* _CONSIGNE_
Recopiez tous les items ci-dessous tels quels, sans reprendre les images dans votre réponse.

* _DONNÉES_
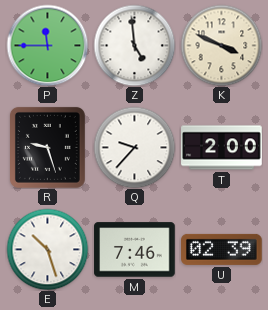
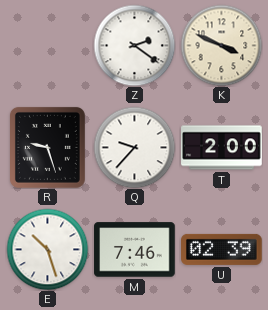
P: 11:45 -> none
Z: 4:59 -> 2:21
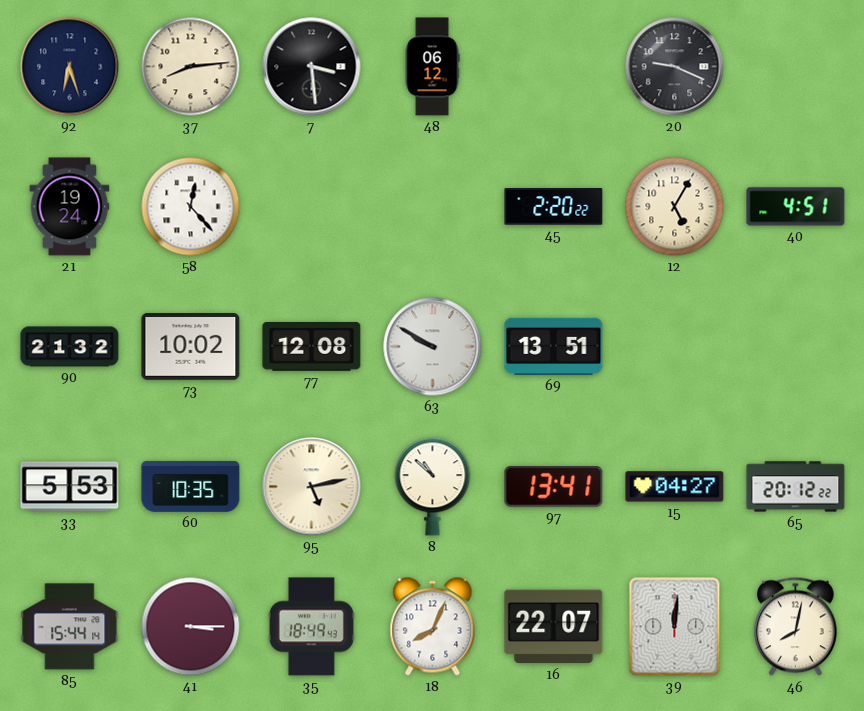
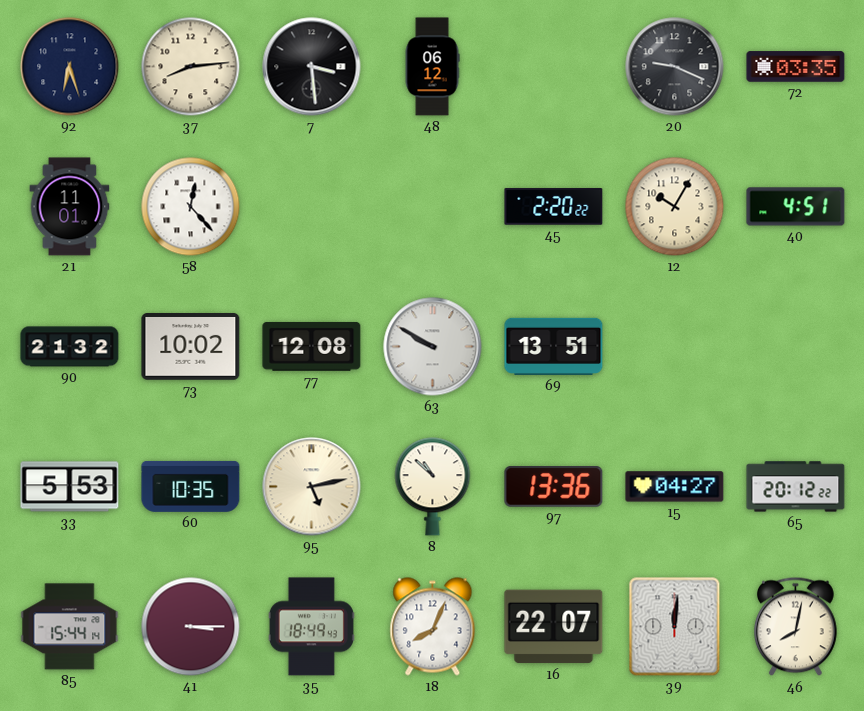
72: none -> 03:35
21: 19:24 -> 11:01
12: 5:05 -> 10:05
97: 13:41 -> 13:36
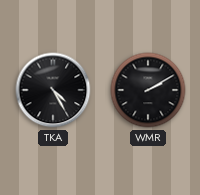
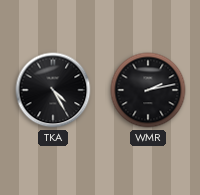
WMR: 2:10 -> 2:13
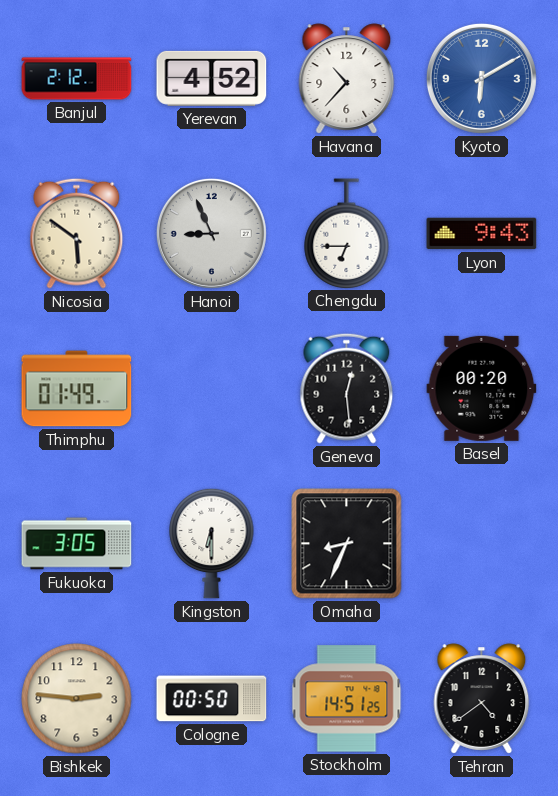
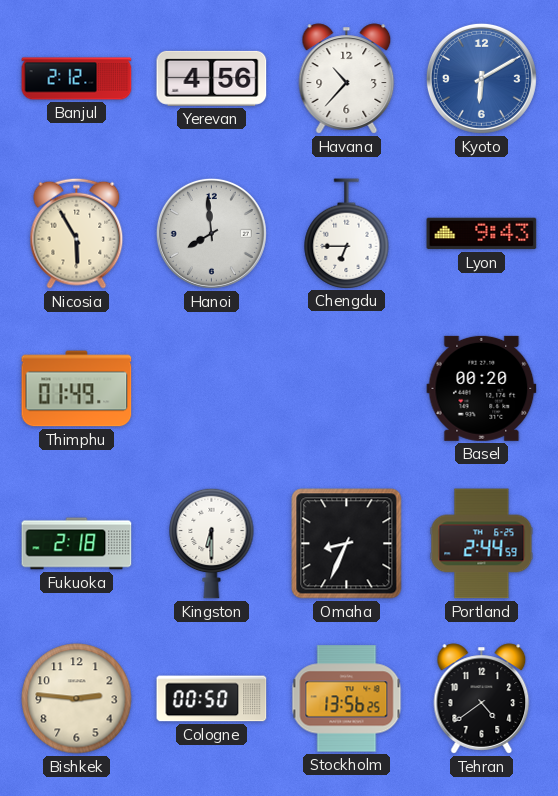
Yerevan: 4:52 -> 4:56
Nicosia: 5:51 -> 5:55
Hanoi: 8:56 -> 7:59
Geneva: 12:29 -> none
Fukuoka: 3:05 -> 2:18
Portland: none -> 2:44
Stockholm: 14:51 -> 13:56
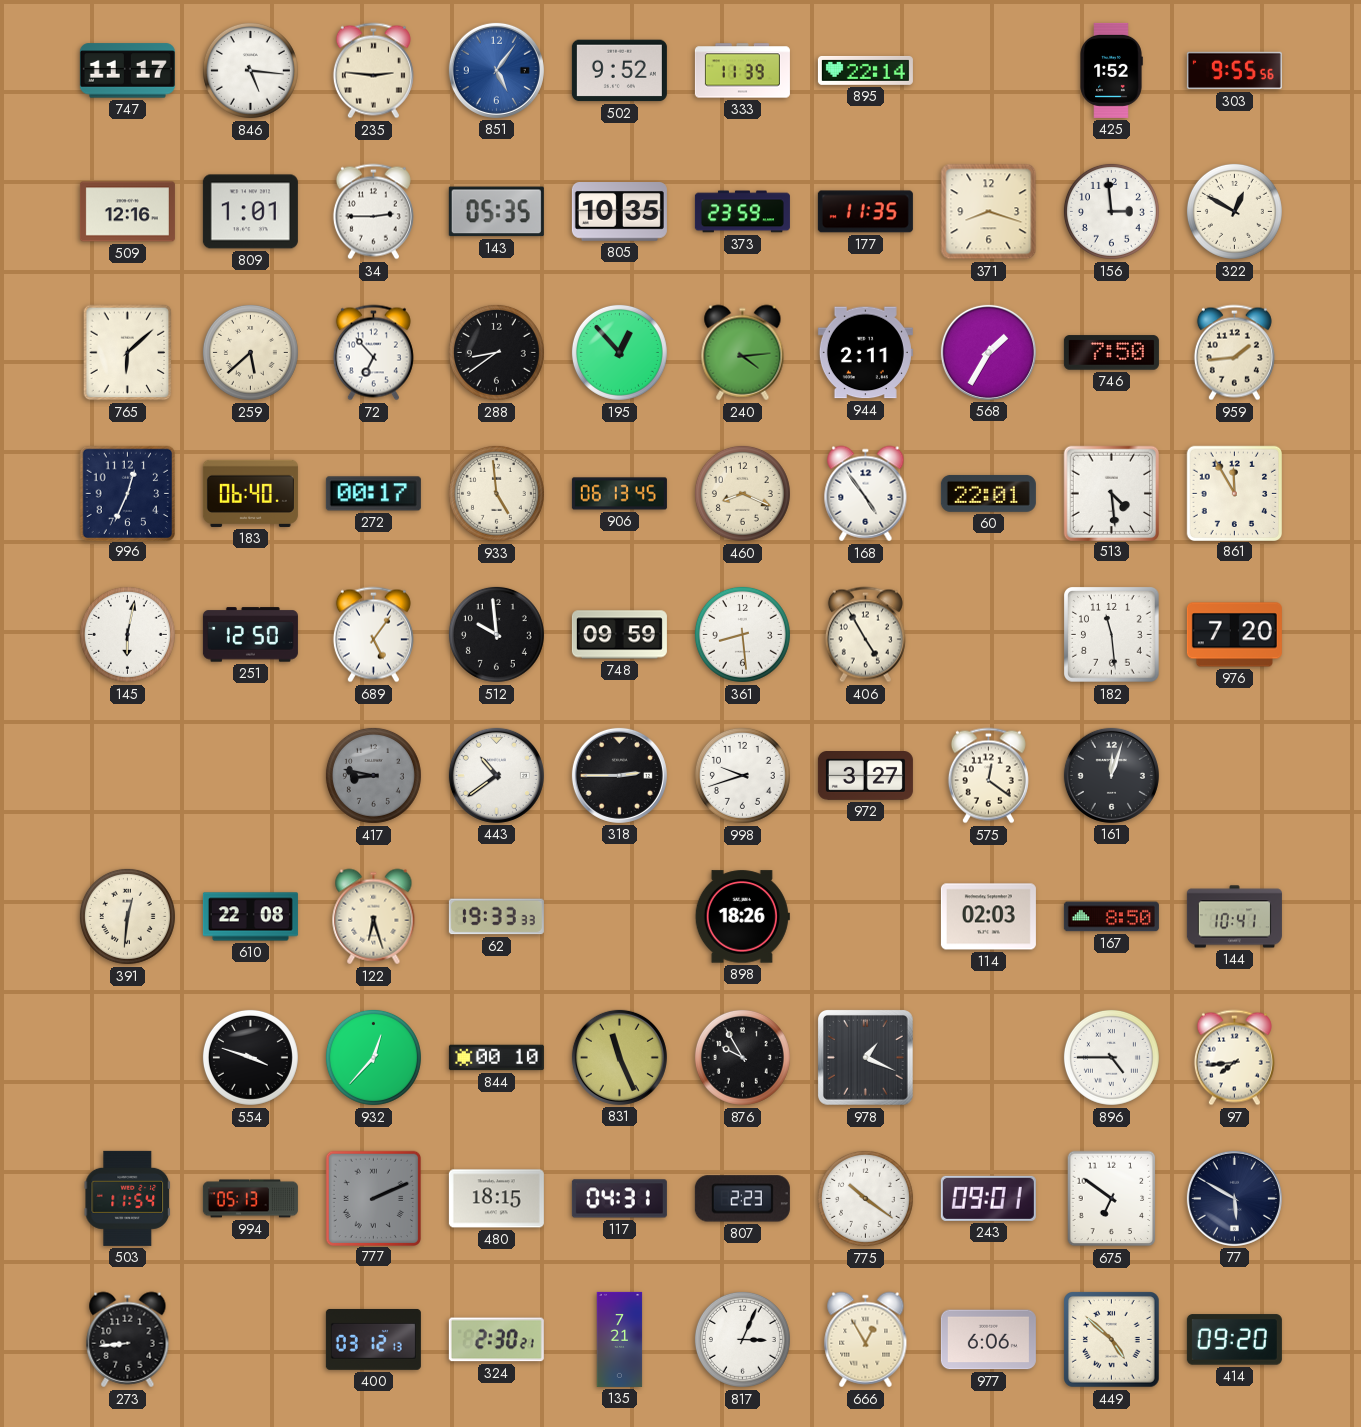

* _RÉPONSE_
P: 11:45 -> none
Z: 4:59 -> 2:21
72: none -> 03:35
21: 19:24 -> 11:01
12: 5:05 -> 10:05
97: 13:41 -> 13:36
WMR: 2:10 -> 2:13
Yerevan: 4:52 -> 4:56
Nicosia: 5:51 -> 5:55
Hanoi: 8:56 -> 7:59
Geneva: 12:29 -> none
Fukuoka: 3:05 -> 2:18
Portland: none -> 2:44
Stockholm: 14:51 -> 13:56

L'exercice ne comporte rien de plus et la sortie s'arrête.